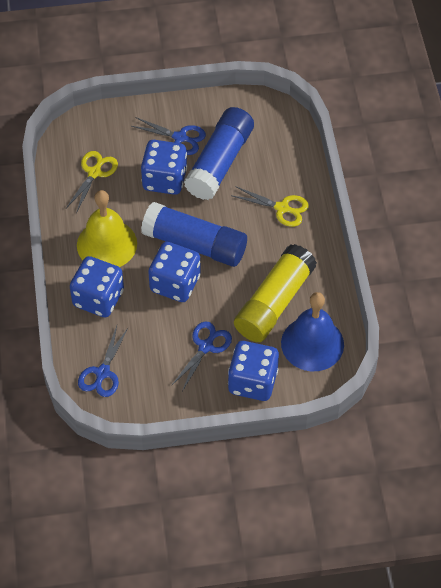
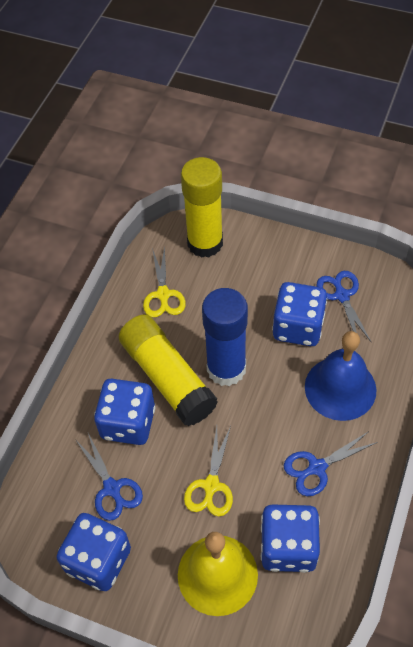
blue glue stick: 2 -> 1
yellow glue stick: 1 -> 2

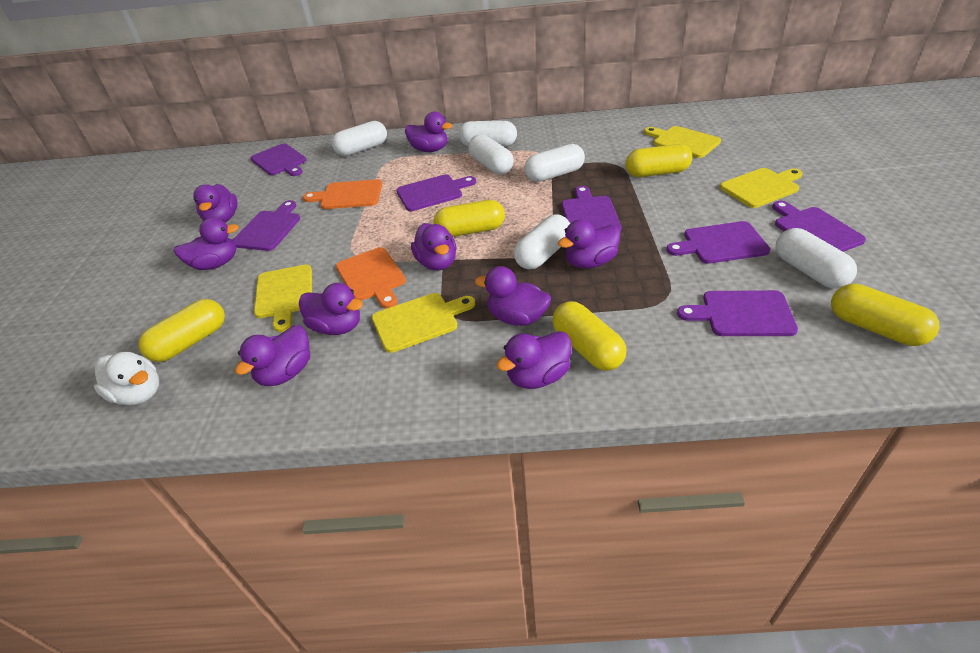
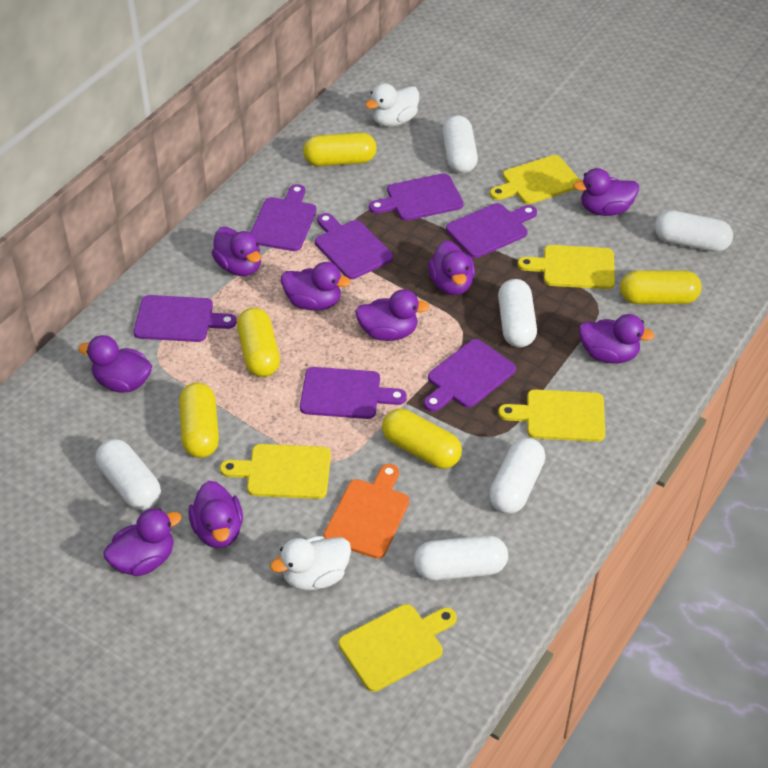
orange cutting board: 2 -> 1
white duck: 1 -> 2
yellow cutting board: 4 -> 5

******

▶ Work item
Show every line in the records above that contains the word "glue".

▶ Answer box
blue glue stick: 2 -> 1
yellow glue stick: 1 -> 2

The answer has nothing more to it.